Change detection data

Content starts

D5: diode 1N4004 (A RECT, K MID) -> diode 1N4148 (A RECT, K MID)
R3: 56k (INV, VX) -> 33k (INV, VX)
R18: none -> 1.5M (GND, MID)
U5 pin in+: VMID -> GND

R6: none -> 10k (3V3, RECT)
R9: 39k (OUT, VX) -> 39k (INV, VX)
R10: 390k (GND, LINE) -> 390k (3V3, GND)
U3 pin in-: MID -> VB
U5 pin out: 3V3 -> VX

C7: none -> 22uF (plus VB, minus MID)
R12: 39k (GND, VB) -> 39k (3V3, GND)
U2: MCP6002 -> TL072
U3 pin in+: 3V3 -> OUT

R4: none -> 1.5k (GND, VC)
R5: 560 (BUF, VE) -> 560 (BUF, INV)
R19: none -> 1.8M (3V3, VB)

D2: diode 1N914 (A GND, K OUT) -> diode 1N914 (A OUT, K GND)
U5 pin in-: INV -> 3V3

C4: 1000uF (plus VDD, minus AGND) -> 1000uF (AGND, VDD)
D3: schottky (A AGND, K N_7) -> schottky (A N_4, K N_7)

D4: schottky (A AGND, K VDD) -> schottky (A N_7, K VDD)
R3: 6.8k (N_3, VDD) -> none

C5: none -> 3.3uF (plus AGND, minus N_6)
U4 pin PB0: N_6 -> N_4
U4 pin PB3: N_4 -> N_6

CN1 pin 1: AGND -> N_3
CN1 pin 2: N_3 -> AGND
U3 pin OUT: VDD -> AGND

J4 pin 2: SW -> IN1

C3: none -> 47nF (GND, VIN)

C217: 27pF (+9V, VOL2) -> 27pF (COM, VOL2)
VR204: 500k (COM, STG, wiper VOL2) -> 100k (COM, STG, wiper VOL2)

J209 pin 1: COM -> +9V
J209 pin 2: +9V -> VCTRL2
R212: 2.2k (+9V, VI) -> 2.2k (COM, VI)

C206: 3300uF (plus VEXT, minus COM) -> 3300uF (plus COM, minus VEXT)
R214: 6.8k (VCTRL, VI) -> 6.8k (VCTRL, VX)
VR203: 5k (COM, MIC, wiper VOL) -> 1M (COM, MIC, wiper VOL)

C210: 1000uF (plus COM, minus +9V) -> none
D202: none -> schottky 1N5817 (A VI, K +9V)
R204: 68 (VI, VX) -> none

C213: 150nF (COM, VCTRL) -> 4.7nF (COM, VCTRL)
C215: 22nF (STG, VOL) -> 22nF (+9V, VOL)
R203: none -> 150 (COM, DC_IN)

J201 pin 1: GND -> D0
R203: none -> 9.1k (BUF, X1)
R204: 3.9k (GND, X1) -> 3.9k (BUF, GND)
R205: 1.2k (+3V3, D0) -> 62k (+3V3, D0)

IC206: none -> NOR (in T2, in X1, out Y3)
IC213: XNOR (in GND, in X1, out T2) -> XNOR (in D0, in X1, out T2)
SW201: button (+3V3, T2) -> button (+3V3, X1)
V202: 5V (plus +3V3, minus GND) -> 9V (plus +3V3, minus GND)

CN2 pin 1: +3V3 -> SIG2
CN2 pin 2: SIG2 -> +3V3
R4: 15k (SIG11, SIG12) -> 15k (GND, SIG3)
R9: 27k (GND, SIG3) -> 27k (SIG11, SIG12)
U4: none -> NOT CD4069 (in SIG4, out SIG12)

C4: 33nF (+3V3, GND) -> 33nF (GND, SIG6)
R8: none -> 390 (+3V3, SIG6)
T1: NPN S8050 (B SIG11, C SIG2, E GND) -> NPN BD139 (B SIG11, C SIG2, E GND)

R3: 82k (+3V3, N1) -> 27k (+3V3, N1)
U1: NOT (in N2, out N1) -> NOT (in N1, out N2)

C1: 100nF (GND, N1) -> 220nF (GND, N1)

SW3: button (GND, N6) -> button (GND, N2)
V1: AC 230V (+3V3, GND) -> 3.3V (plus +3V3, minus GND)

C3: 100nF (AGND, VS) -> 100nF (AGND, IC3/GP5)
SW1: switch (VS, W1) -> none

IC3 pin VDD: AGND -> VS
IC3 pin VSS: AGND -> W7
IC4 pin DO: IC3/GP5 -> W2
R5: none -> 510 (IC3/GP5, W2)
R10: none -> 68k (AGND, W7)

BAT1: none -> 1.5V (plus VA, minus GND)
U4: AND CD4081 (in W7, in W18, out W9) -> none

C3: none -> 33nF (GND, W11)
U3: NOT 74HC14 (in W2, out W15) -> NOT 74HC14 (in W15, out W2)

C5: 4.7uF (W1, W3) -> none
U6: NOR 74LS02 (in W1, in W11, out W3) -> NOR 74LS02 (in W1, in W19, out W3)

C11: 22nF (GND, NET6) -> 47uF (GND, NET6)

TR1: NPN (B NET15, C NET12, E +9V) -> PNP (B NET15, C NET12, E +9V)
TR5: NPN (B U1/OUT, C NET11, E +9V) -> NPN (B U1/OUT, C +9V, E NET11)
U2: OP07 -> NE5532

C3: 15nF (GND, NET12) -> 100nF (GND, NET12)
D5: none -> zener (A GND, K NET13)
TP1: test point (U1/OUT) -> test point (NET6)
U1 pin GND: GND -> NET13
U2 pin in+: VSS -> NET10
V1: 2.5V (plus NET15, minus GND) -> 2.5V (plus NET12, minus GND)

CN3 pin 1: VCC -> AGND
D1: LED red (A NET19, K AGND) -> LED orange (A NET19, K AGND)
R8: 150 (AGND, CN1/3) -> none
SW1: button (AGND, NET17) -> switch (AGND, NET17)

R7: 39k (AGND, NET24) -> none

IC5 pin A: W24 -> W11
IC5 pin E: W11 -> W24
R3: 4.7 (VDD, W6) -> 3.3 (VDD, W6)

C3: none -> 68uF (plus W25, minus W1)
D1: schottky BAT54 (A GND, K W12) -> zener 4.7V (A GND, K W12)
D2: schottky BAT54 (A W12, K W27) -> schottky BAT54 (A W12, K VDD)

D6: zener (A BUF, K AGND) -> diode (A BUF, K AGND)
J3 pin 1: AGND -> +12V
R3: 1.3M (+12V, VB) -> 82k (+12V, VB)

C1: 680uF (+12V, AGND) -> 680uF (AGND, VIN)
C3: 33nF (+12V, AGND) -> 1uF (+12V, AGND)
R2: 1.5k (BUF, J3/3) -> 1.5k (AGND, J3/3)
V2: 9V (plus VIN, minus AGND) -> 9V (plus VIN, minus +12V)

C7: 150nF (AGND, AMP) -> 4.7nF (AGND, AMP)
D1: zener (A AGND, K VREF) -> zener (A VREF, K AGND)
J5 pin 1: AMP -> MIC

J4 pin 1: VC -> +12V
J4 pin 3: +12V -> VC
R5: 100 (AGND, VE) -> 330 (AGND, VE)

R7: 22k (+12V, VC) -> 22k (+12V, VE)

Content ends

■ WORK INSTRUCTION
Return, word for word, every line from the line with "IC5 pin A: W24 -> W11" to the final line of the data.

■ ANSWER FOR THIS EXERCISE
IC5 pin A: W24 -> W11
IC5 pin E: W11 -> W24
R3: 4.7 (VDD, W6) -> 3.3 (VDD, W6)

C3: none -> 68uF (plus W25, minus W1)
D1: schottky BAT54 (A GND, K W12) -> zener 4.7V (A GND, K W12)
D2: schottky BAT54 (A W12, K W27) -> schottky BAT54 (A W12, K VDD)

D6: zener (A BUF, K AGND) -> diode (A BUF, K AGND)
J3 pin 1: AGND -> +12V
R3: 1.3M (+12V, VB) -> 82k (+12V, VB)

C1: 680uF (+12V, AGND) -> 680uF (AGND, VIN)
C3: 33nF (+12V, AGND) -> 1uF (+12V, AGND)
R2: 1.5k (BUF, J3/3) -> 1.5k (AGND, J3/3)
V2: 9V (plus VIN, minus AGND) -> 9V (plus VIN, minus +12V)

C7: 150nF (AGND, AMP) -> 4.7nF (AGND, AMP)
D1: zener (A AGND, K VREF) -> zener (A VREF, K AGND)
J5 pin 1: AMP -> MIC

J4 pin 1: VC -> +12V
J4 pin 3: +12V -> VC
R5: 100 (AGND, VE) -> 330 (AGND, VE)

R7: 22k (+12V, VC) -> 22k (+12V, VE)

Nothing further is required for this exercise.